━━ Supplied material ━━

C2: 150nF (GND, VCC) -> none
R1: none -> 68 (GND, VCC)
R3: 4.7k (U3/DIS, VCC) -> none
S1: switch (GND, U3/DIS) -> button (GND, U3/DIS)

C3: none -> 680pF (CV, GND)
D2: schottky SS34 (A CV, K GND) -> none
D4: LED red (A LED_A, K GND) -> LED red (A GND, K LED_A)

━━━
━━ Supplied material ━━

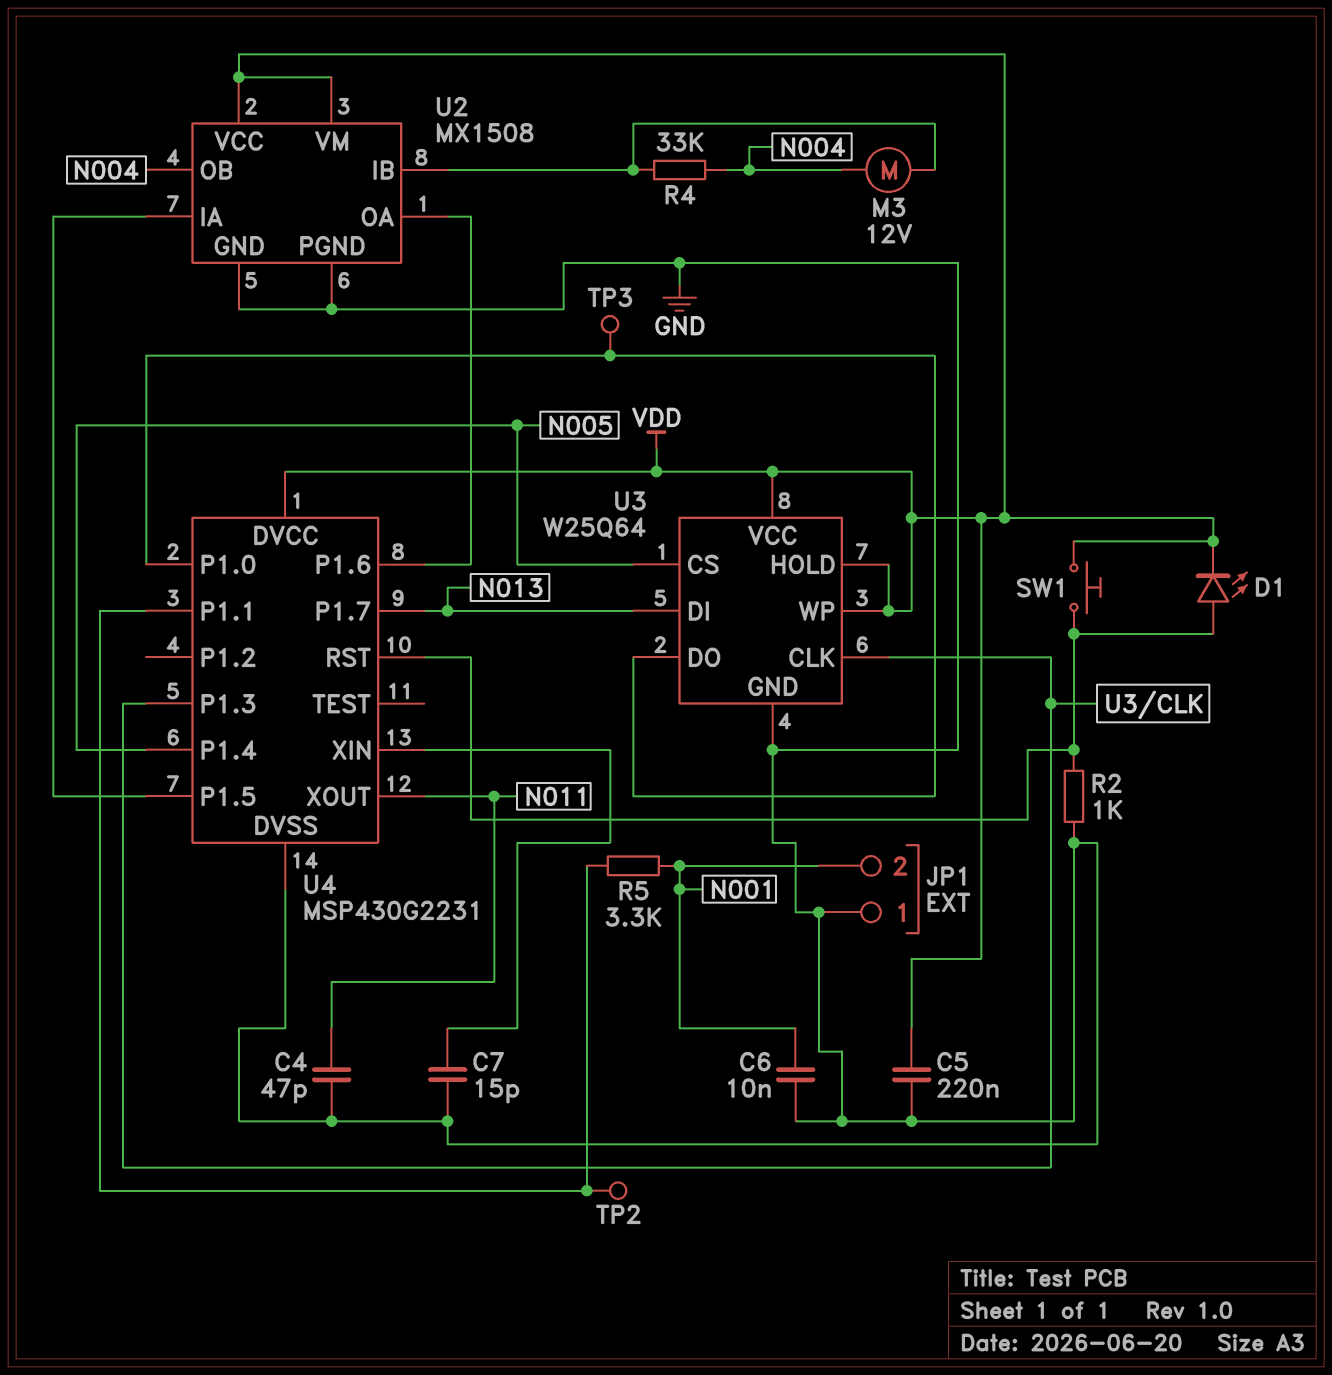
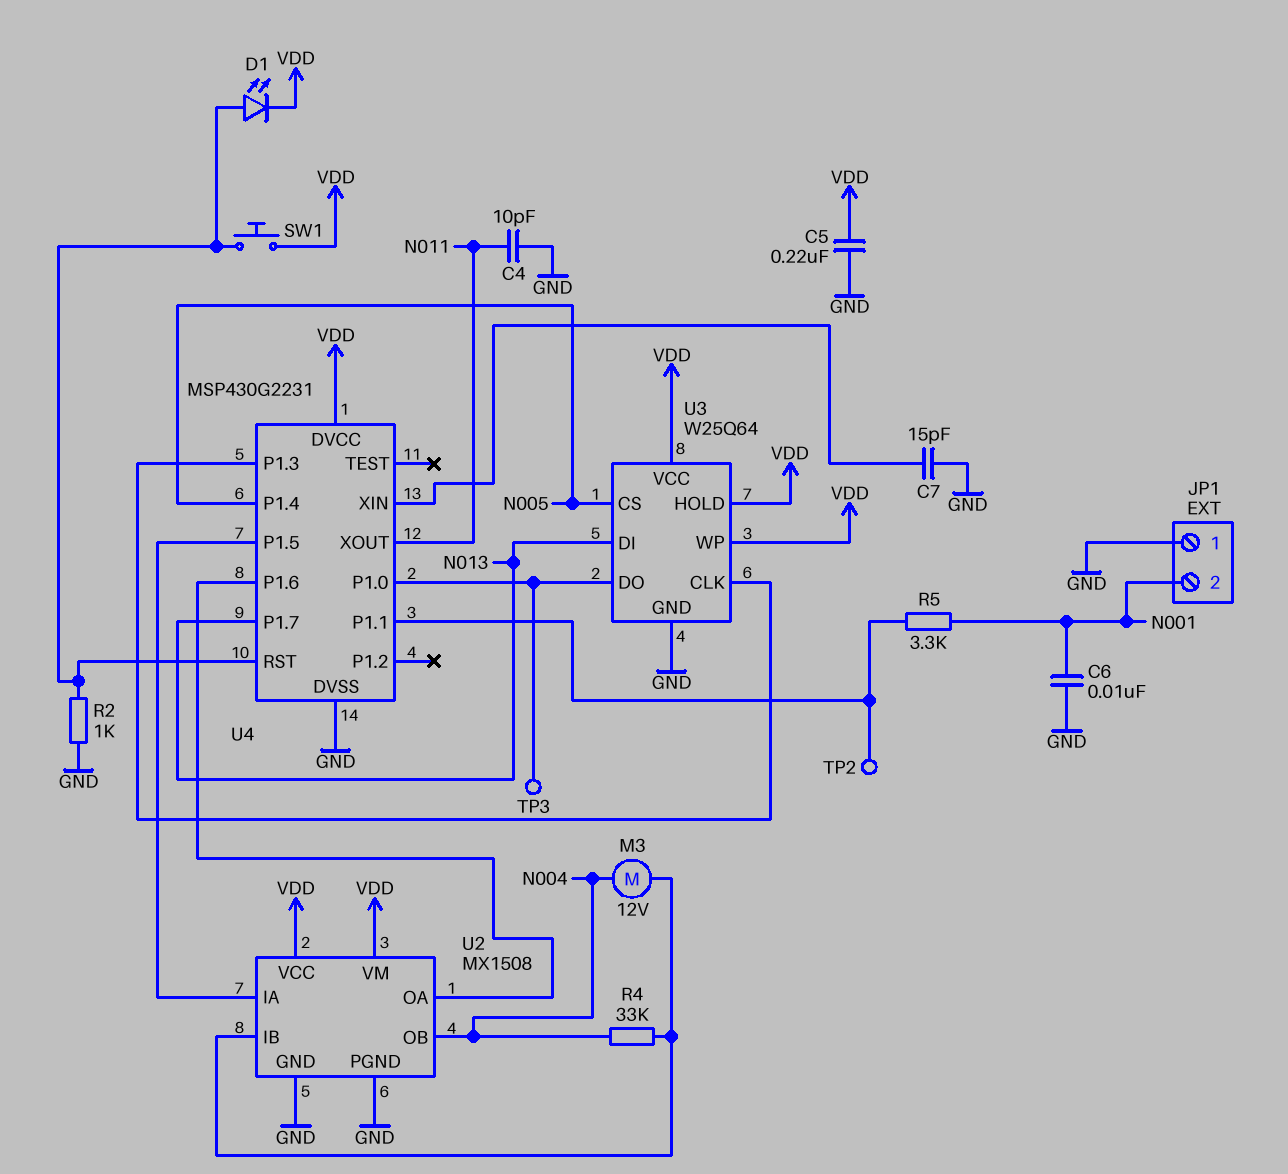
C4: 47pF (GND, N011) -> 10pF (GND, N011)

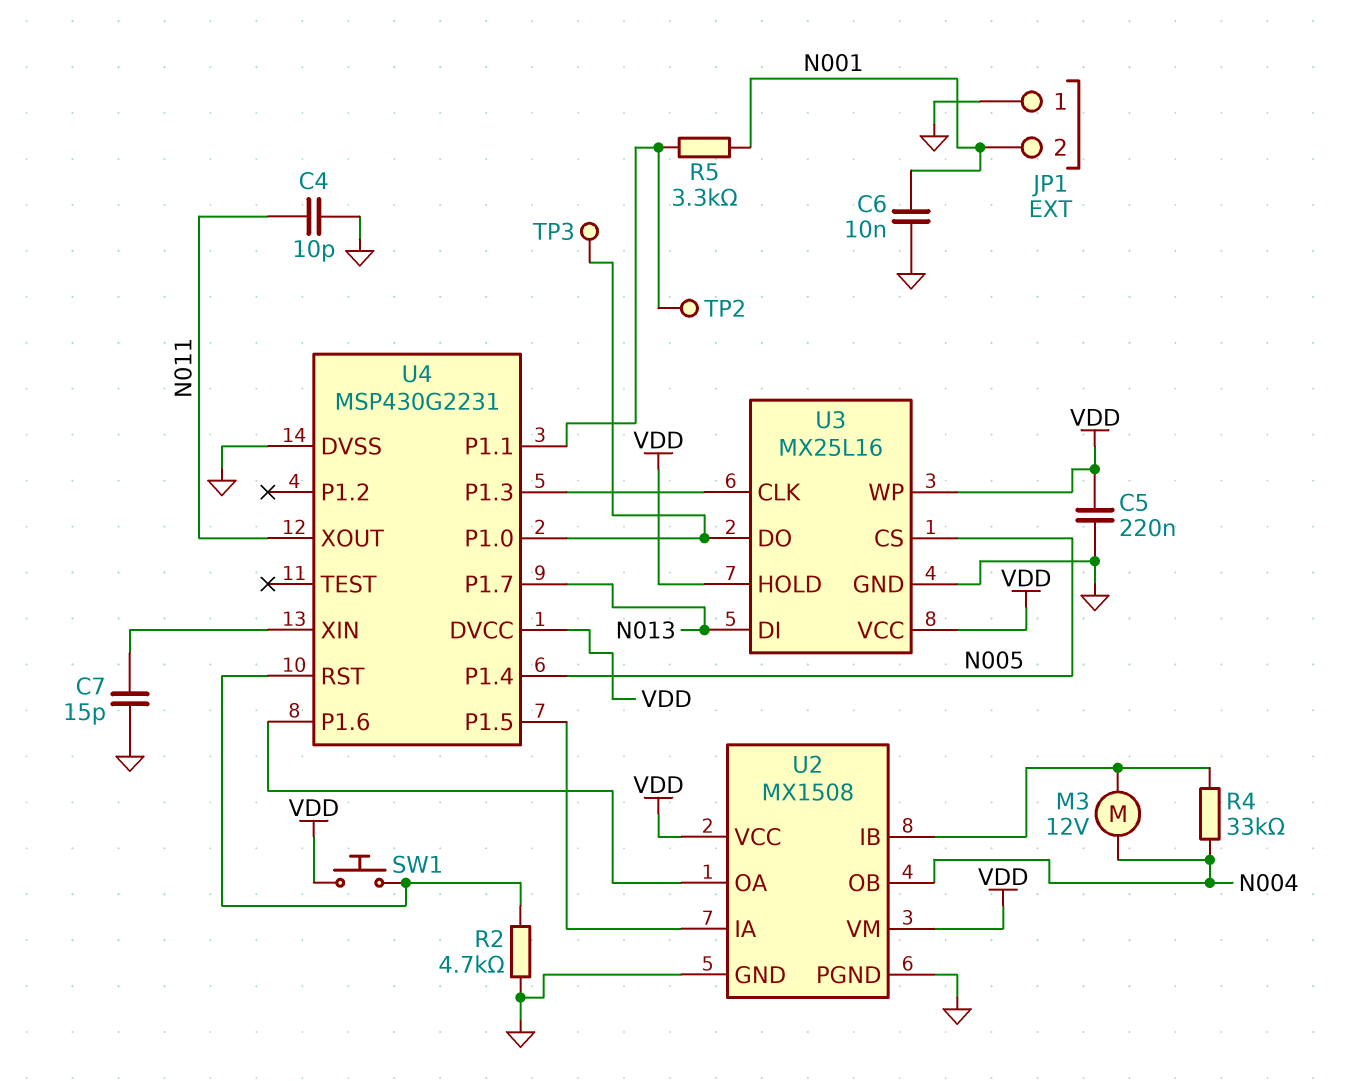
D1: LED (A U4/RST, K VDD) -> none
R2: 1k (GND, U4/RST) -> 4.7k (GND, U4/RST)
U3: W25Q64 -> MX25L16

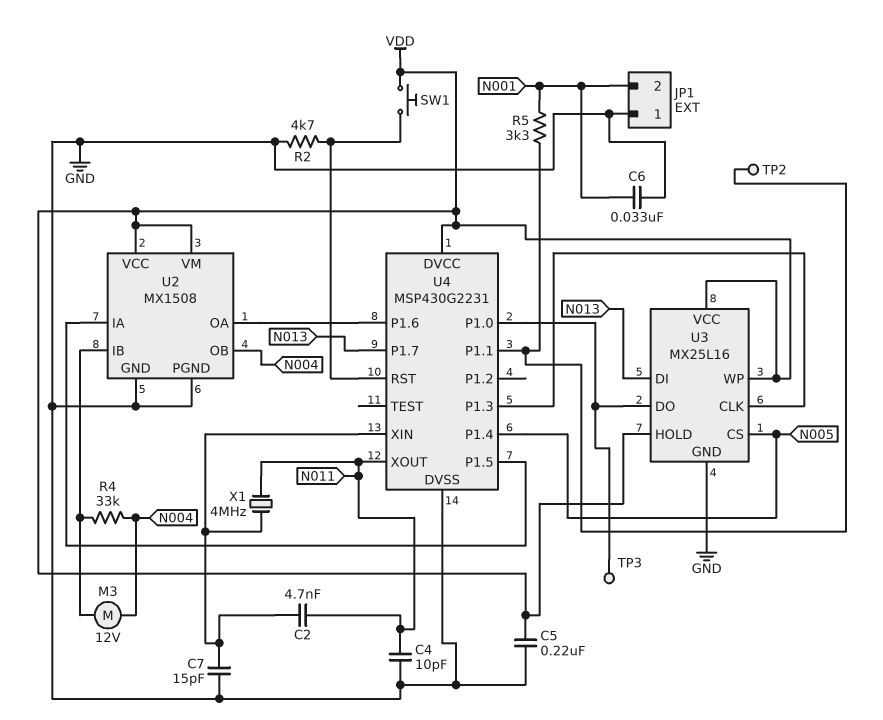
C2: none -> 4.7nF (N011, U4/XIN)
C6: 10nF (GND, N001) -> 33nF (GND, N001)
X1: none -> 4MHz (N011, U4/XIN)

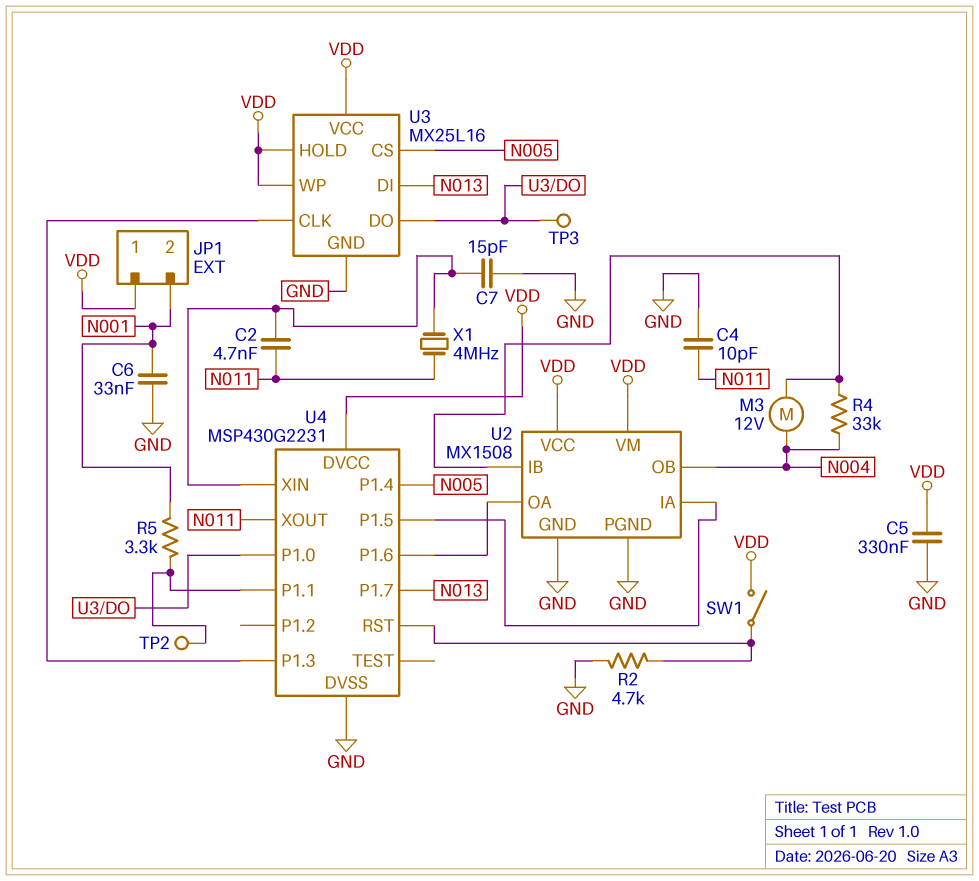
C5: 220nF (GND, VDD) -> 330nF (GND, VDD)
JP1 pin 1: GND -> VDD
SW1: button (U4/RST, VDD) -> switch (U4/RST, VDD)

━━━
━━ Supplied material ━━

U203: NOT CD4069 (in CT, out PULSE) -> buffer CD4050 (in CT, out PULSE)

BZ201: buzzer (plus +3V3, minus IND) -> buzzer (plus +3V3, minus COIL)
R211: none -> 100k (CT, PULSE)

━━━

Work order — Copy out each line from the listing that contains the string "switch".

Solution to this exercise —
S1: switch (GND, U3/DIS) -> button (GND, U3/DIS)
SW1: button (U4/RST, VDD) -> switch (U4/RST, VDD)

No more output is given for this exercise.